Object transformation records
___

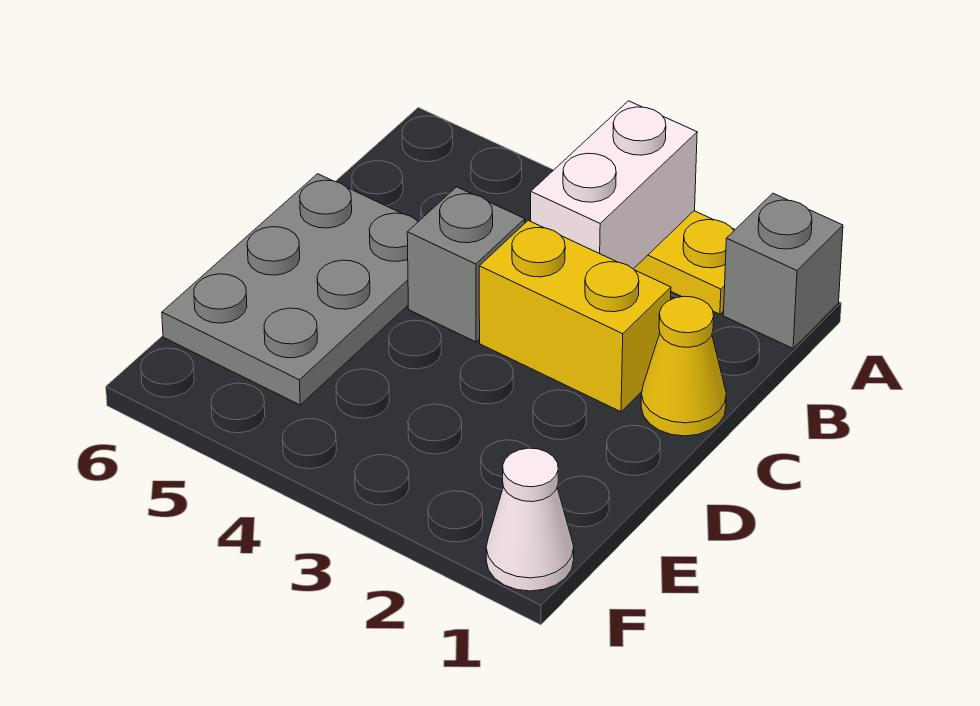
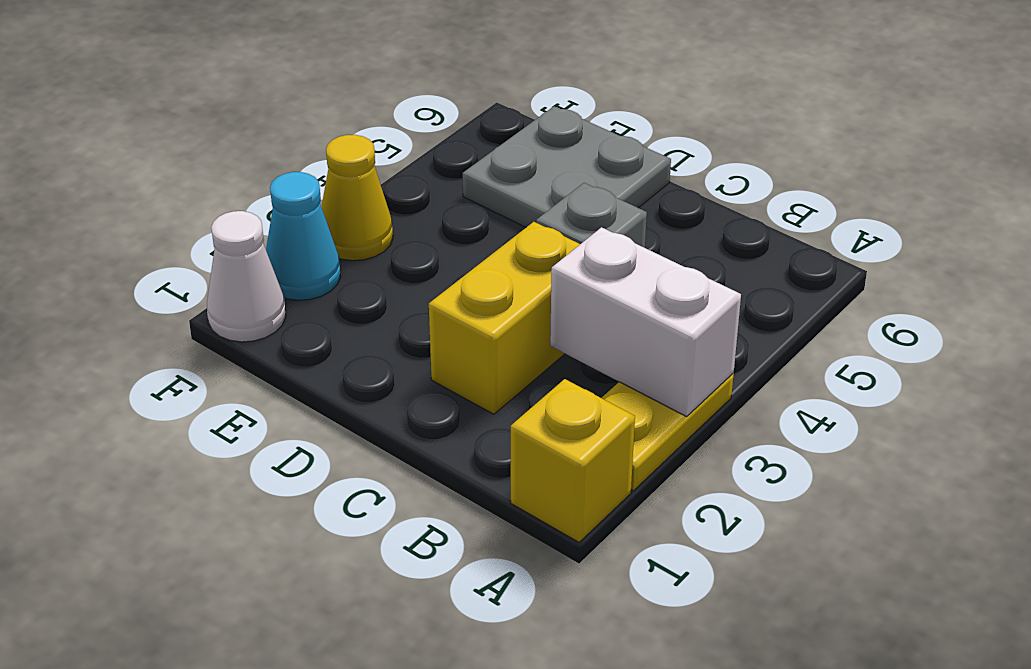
grey brick A1 level 1 -> yellow brick A1 level 1
yellow cone C1 level 1 -> yellow cone F3 level 1
grey plate C5:E6 level 1 -> grey plate D5:E6 level 1
none -> cyan cone F2 level 1

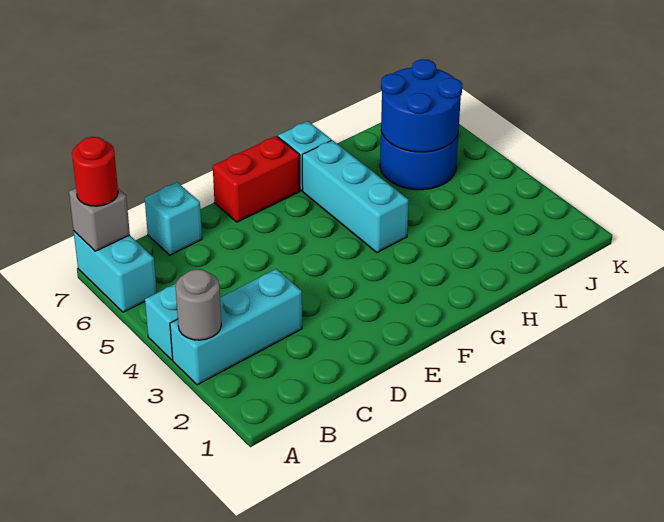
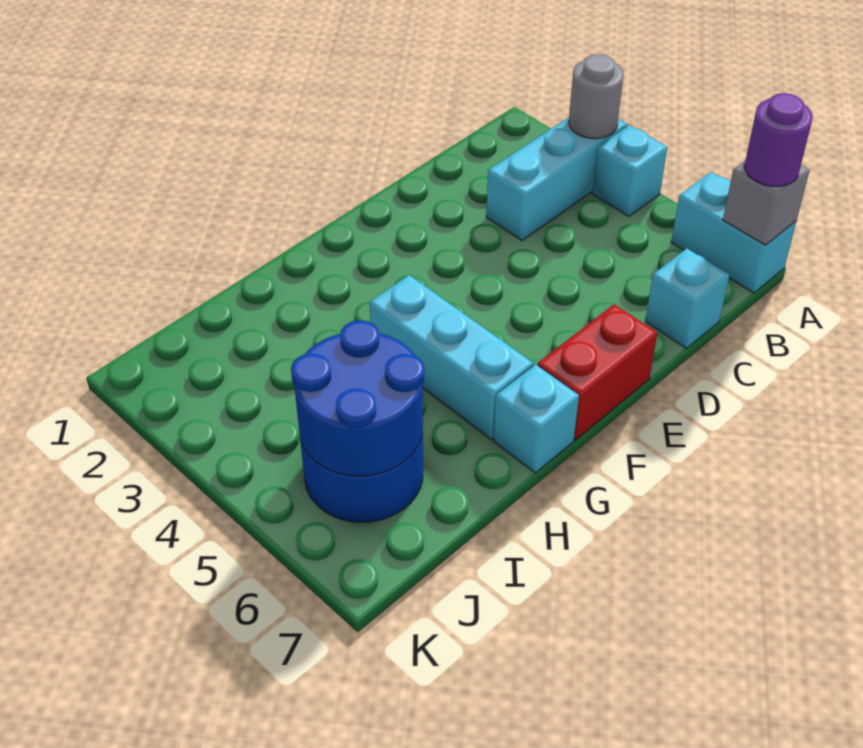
red round brick A7 level 3 -> purple round brick A7 level 3

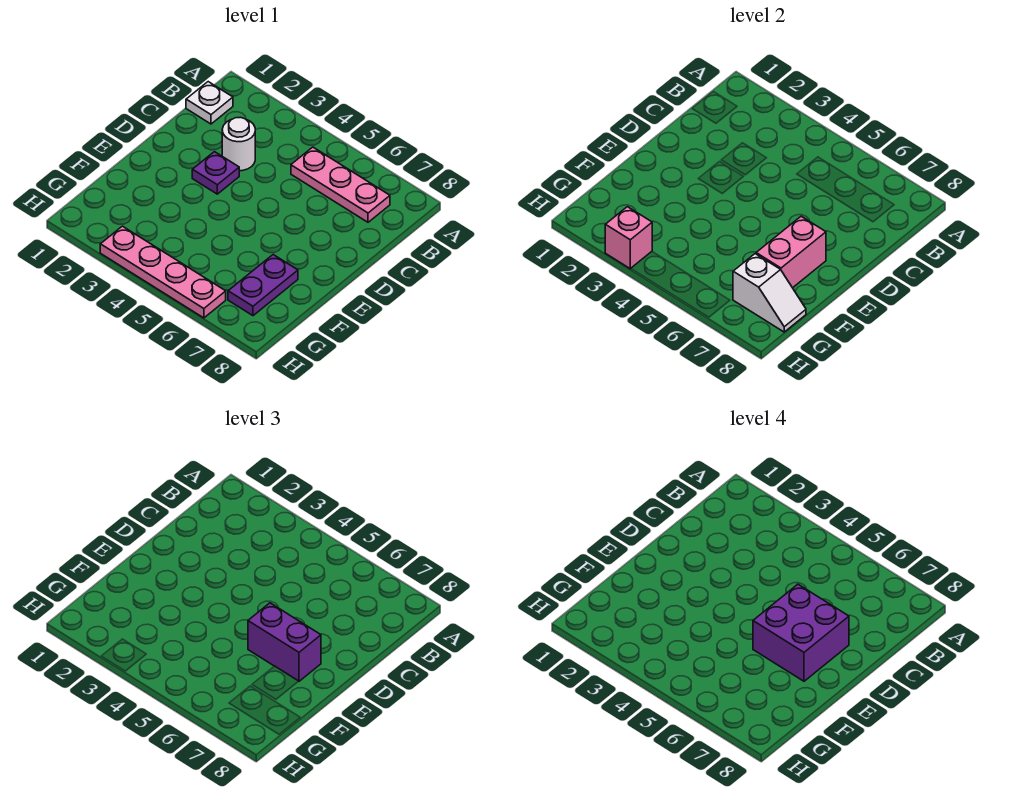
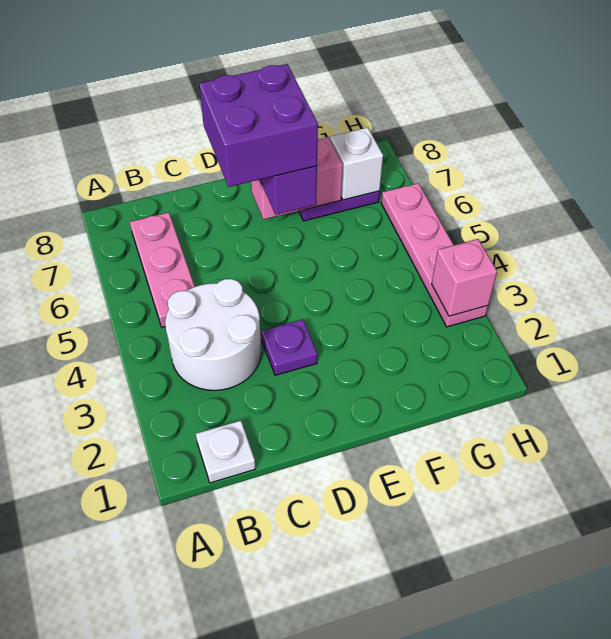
white round brick C3 level 1 -> white round brick B3:C4 level 1

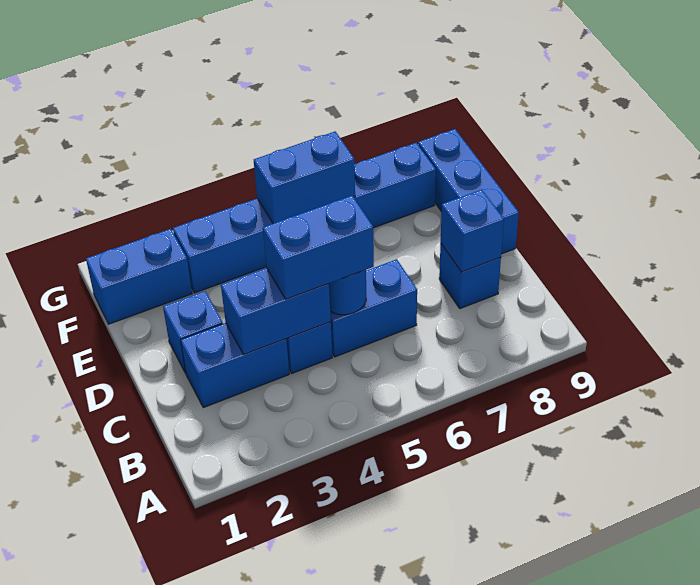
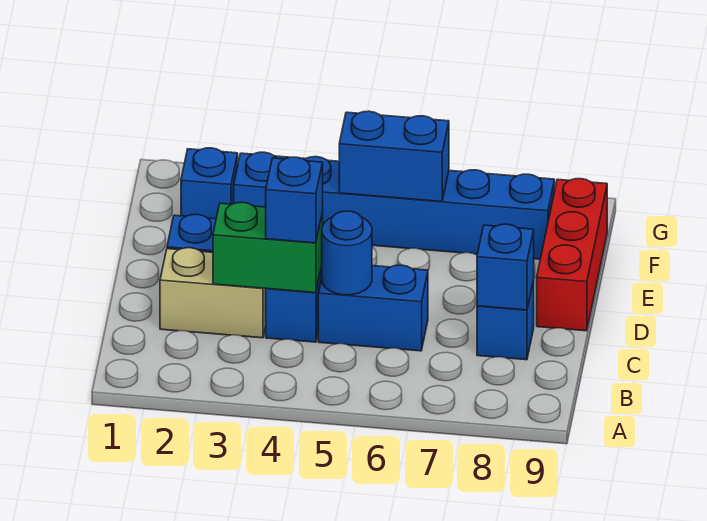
blue brick C2:C3 level 1 -> tan brick C2:C3 level 1
blue brick C3:C4 level 2 -> green brick C3:C4 level 2
blue brick C4:C5 level 3 -> blue brick C4 level 3
blue brick D9:F9 level 1 -> red brick D9:F9 level 1
blue brick F1:F2 level 1 -> blue brick F2 level 1

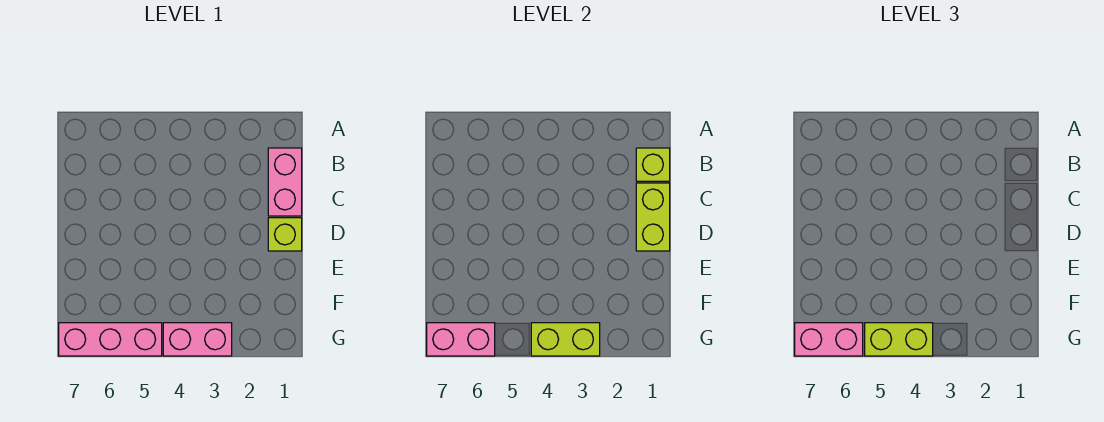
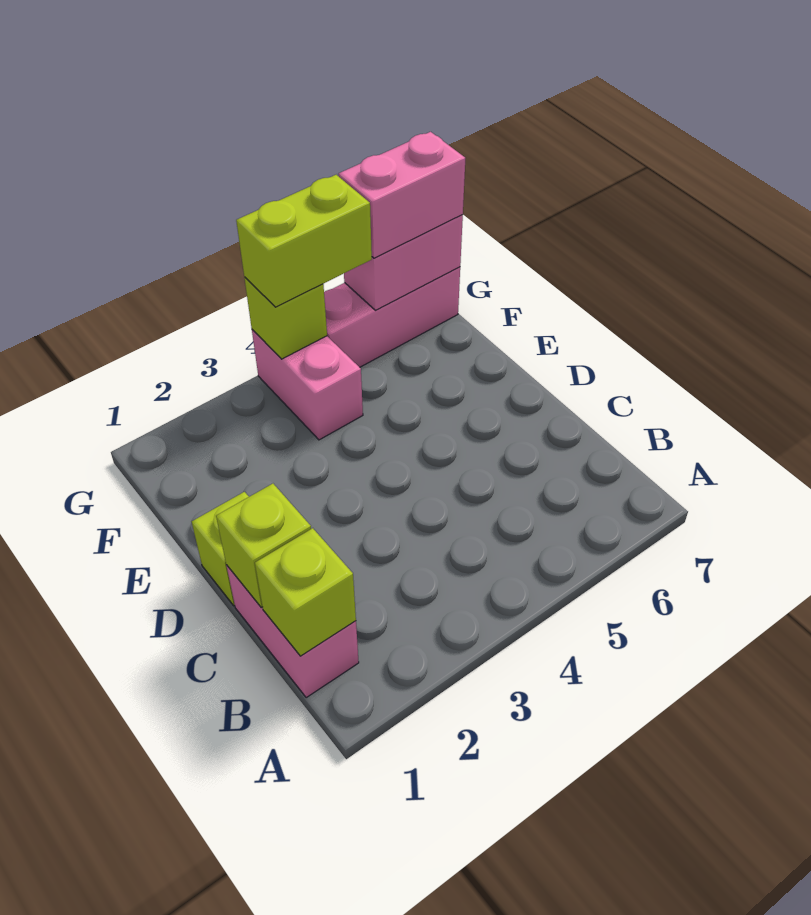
lime brick C1:D1 level 2 -> lime brick C1 level 2
pink brick G3:G4 level 1 -> pink brick F4:G4 level 1
lime brick G3:G4 level 2 -> lime brick G4 level 2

___

REQUIREMENT:
Retype exactly the lines from the line containing "none -> cyan cone F2 level 1" through the end of the entries above, including both ends, and leave every picture out.

RESPONSE AREA:
none -> cyan cone F2 level 1

red round brick A7 level 3 -> purple round brick A7 level 3

white round brick C3 level 1 -> white round brick B3:C4 level 1

blue brick C2:C3 level 1 -> tan brick C2:C3 level 1
blue brick C3:C4 level 2 -> green brick C3:C4 level 2
blue brick C4:C5 level 3 -> blue brick C4 level 3
blue brick D9:F9 level 1 -> red brick D9:F9 level 1
blue brick F1:F2 level 1 -> blue brick F2 level 1

lime brick C1:D1 level 2 -> lime brick C1 level 2
pink brick G3:G4 level 1 -> pink brick F4:G4 level 1
lime brick G3:G4 level 2 -> lime brick G4 level 2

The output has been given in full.